Aim of the task
Copy the material below word for word, keeping every line as it appears.
== Supplied data ==
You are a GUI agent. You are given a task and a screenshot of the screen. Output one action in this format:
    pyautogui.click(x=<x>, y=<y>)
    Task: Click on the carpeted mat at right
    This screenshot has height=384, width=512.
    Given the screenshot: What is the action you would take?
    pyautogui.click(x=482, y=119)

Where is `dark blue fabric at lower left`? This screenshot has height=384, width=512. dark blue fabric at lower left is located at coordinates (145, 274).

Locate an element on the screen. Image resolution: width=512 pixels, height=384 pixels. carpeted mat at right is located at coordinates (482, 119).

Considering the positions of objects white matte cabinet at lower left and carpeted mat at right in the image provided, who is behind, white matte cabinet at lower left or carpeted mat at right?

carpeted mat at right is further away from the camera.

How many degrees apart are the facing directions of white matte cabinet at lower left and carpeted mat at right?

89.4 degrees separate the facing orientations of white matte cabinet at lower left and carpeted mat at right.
===
Task output
You are a GUI agent. You are given a task and a screenshot of the screen. Output one action in this format:
    pyautogui.click(x=<x>, y=<y>)
    Task: Click on the carpeted mat at right
    This screenshot has height=384, width=512.
    Given the screenshot: What is the action you would take?
    pyautogui.click(x=482, y=119)

Where is `dark blue fabric at lower left`? This screenshot has height=384, width=512. dark blue fabric at lower left is located at coordinates (145, 274).

Locate an element on the screen. Image resolution: width=512 pixels, height=384 pixels. carpeted mat at right is located at coordinates (482, 119).

Considering the positions of objects white matte cabinet at lower left and carpeted mat at right in the image provided, who is behind, white matte cabinet at lower left or carpeted mat at right?

carpeted mat at right is further away from the camera.

How many degrees apart are the facing directions of white matte cabinet at lower left and carpeted mat at right?

89.4 degrees separate the facing orientations of white matte cabinet at lower left and carpeted mat at right.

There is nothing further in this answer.